◆ What is being asked ◆
Lines in which "round" appears should be pulled from the data below.

◆ Provided data ◆

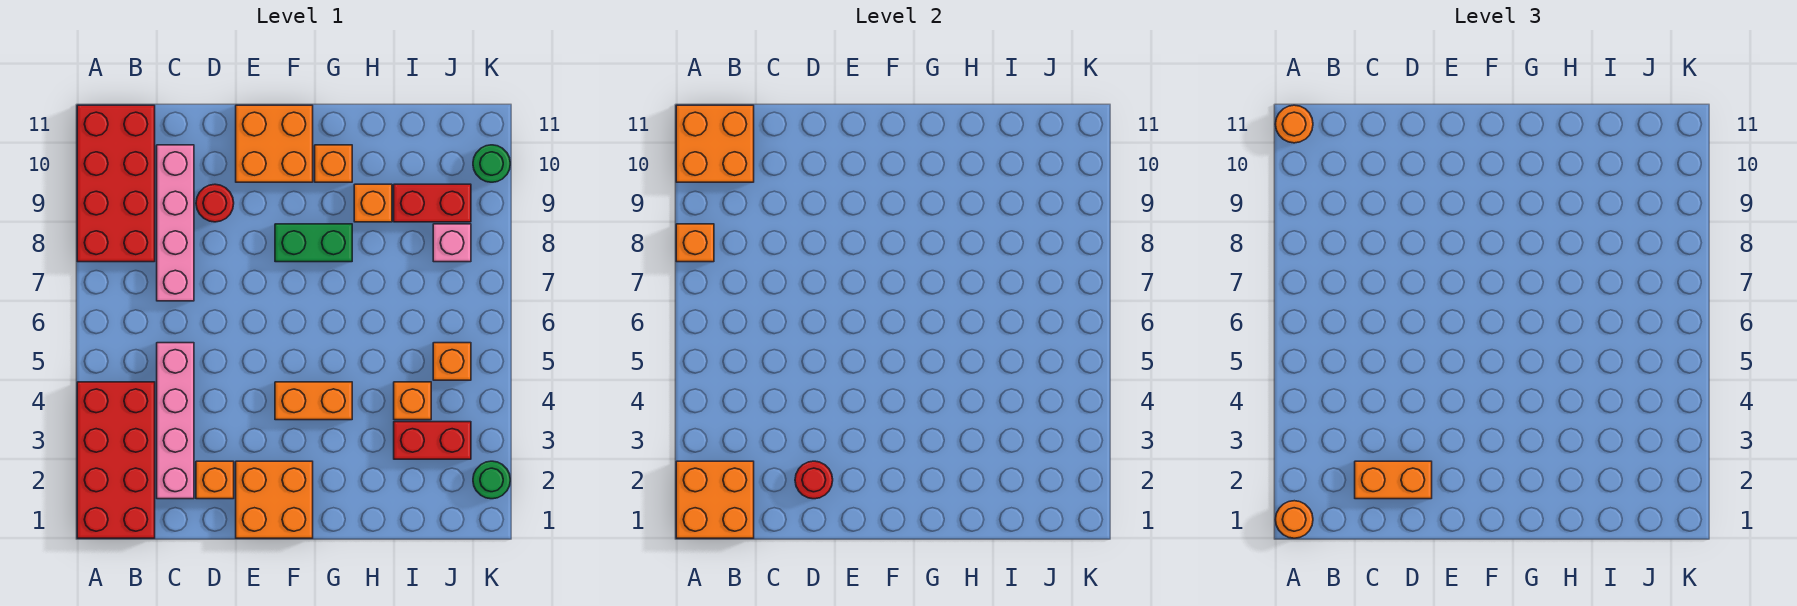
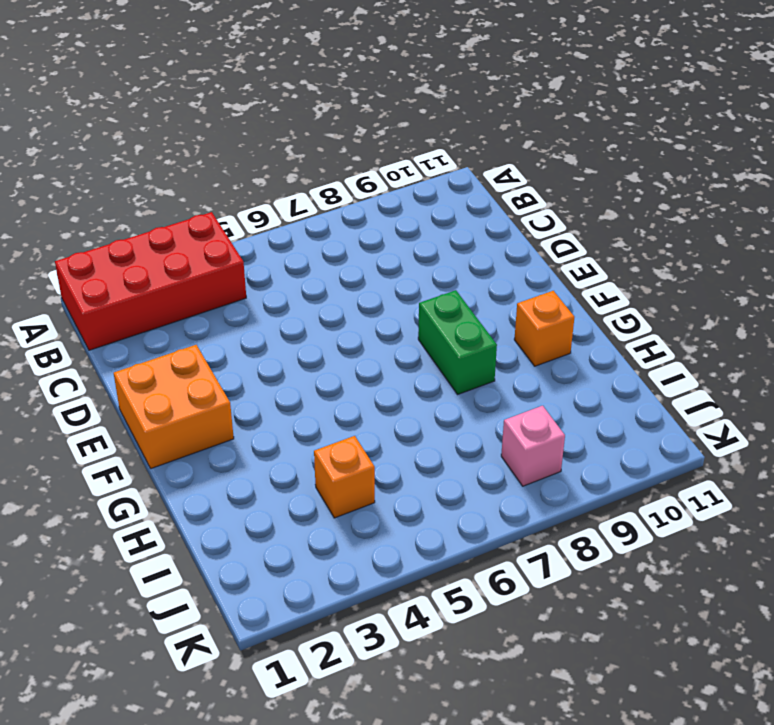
none -> red brick A8:B11 level 1
none -> pink brick C2:C5 level 1
none -> pink brick C7:C10 level 1

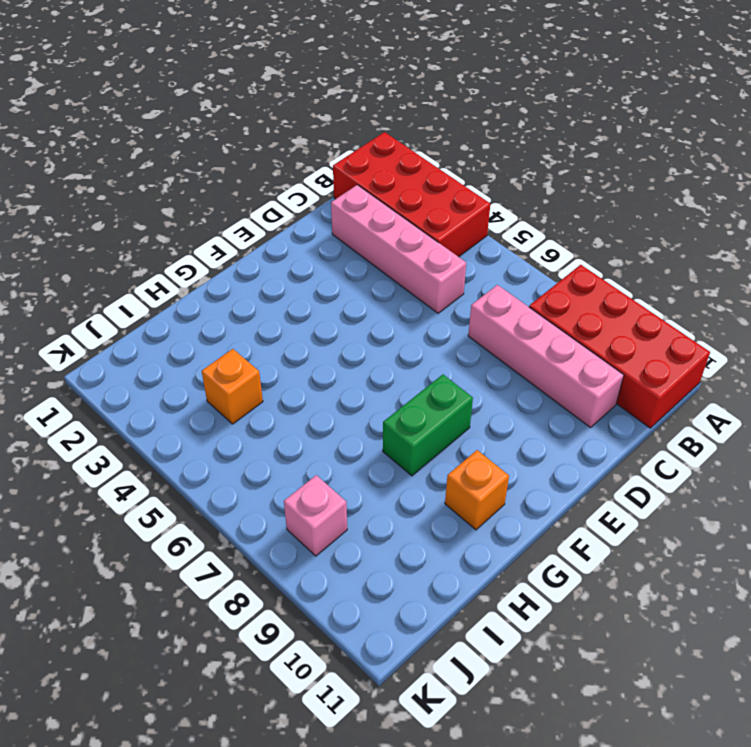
none -> orange brick D2 level 1
none -> red round brick D9 level 1
none -> orange brick E1:F2 level 1

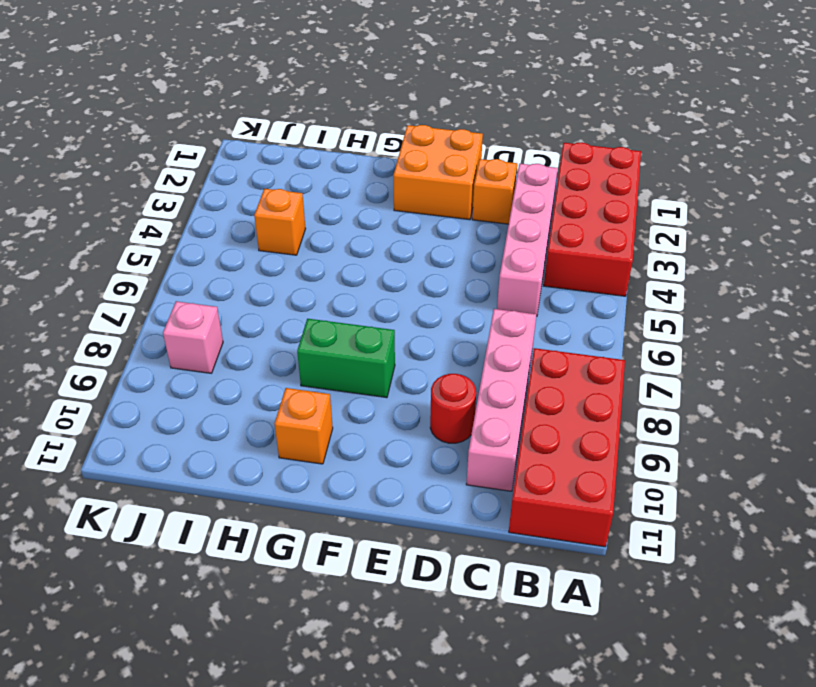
none -> orange brick E10:F11 level 1
none -> orange brick F4:G4 level 1
none -> orange brick H9 level 1

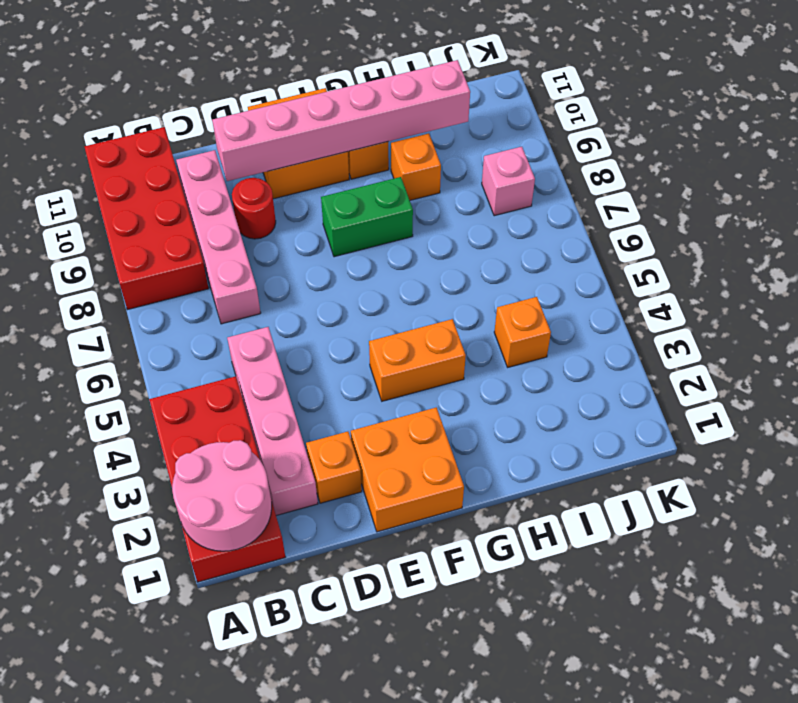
pink round brick A1:B2 level 2 -> orange brick A1:B2 level 2
pink brick D10:I10 level 2 -> none
none -> red brick I3:J3 level 1
none -> red brick I9:J9 level 1
none -> orange brick J5 level 1

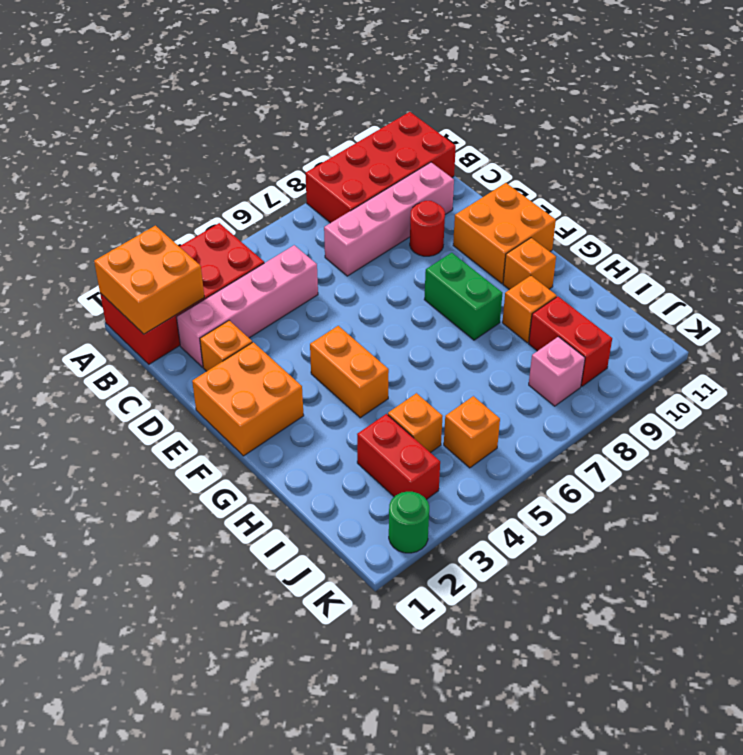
none -> green round brick K10 level 1
none -> orange brick A8 level 2
none -> orange brick A10:B11 level 2

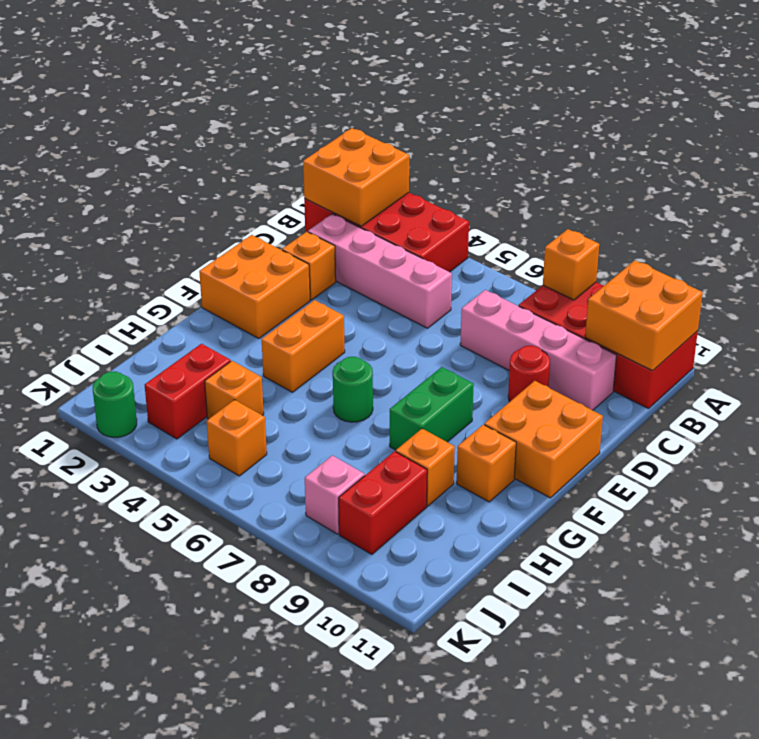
green round brick G6 level 1 -> green round brick K10 level 1
none -> red round brick D2 level 2
none -> orange round brick A1 level 3
none -> orange round brick A11 level 3

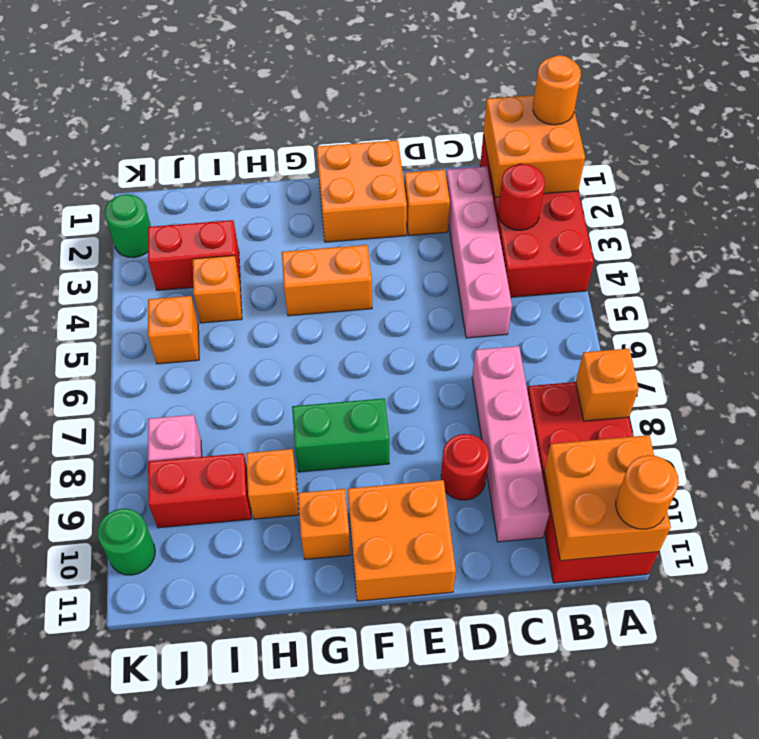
red round brick B3 level 2 -> red round brick D2 level 2
none -> orange brick C2:D2 level 3

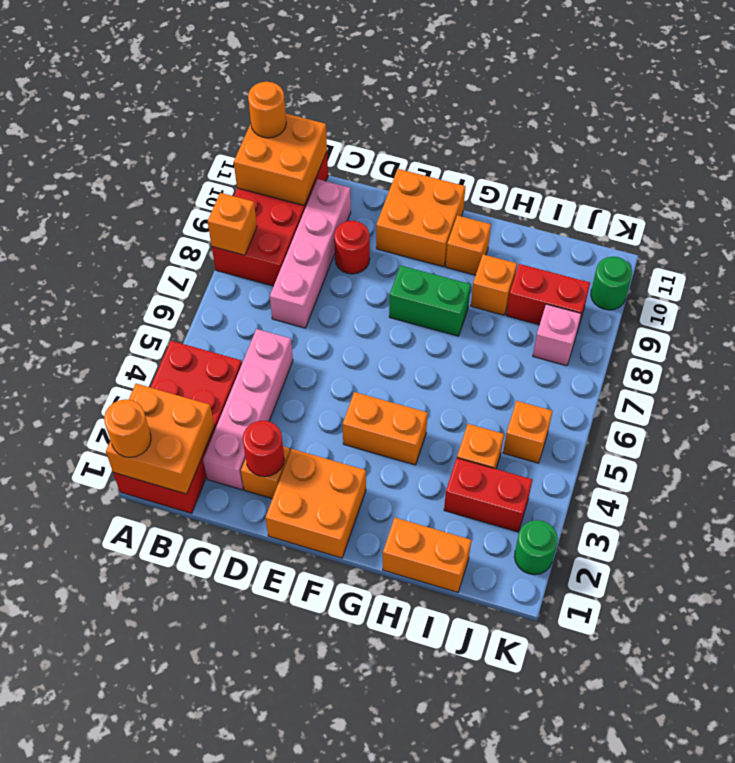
orange brick H1:I1 level 1 -> orange brick C2:D2 level 3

◆ Solution ◆
none -> red round brick D9 level 1
pink round brick A1:B2 level 2 -> orange brick A1:B2 level 2
none -> green round brick K10 level 1
green round brick G6 level 1 -> green round brick K10 level 1
none -> red round brick D2 level 2
none -> orange round brick A1 level 3
none -> orange round brick A11 level 3
red round brick B3 level 2 -> red round brick D2 level 2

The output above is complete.